**Objective**. Could you print the records below word for word, omitting the pictures?

Records of locating words and elements:
____
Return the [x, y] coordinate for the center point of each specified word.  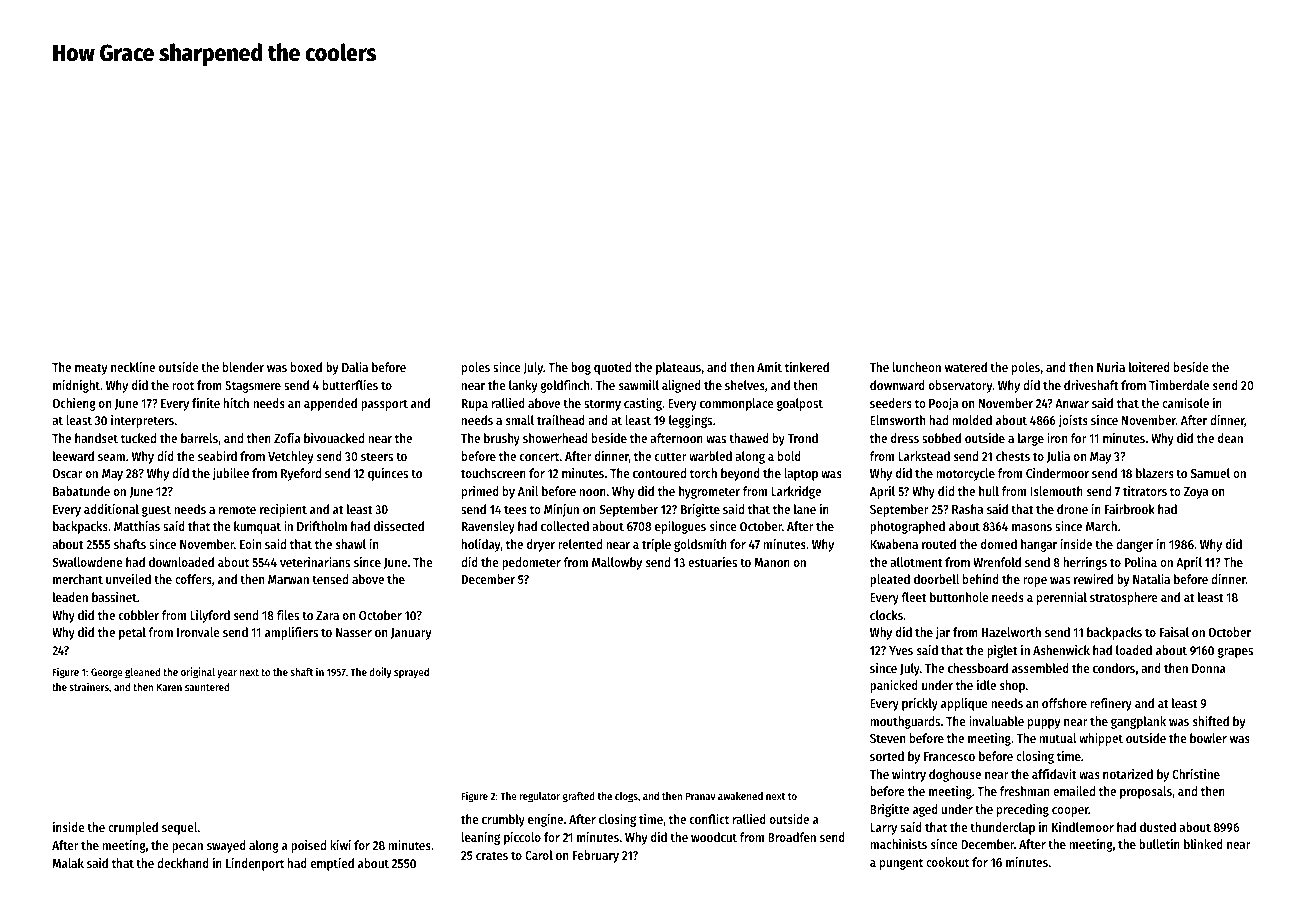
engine [545, 820]
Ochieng [74, 404]
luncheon [917, 367]
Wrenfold [997, 562]
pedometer [531, 563]
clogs [626, 797]
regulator [539, 797]
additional [111, 509]
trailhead [561, 420]
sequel [179, 828]
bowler [1208, 738]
____
**Exercise answer**.
Return the [x, y] coordinate for the center point of each specified word.  
engine [545, 820]
Ochieng [74, 404]
luncheon [917, 367]
Wrenfold [997, 562]
pedometer [531, 563]
clogs [626, 797]
regulator [539, 797]
additional [111, 509]
trailhead [561, 420]
sequel [179, 828]
bowler [1208, 738]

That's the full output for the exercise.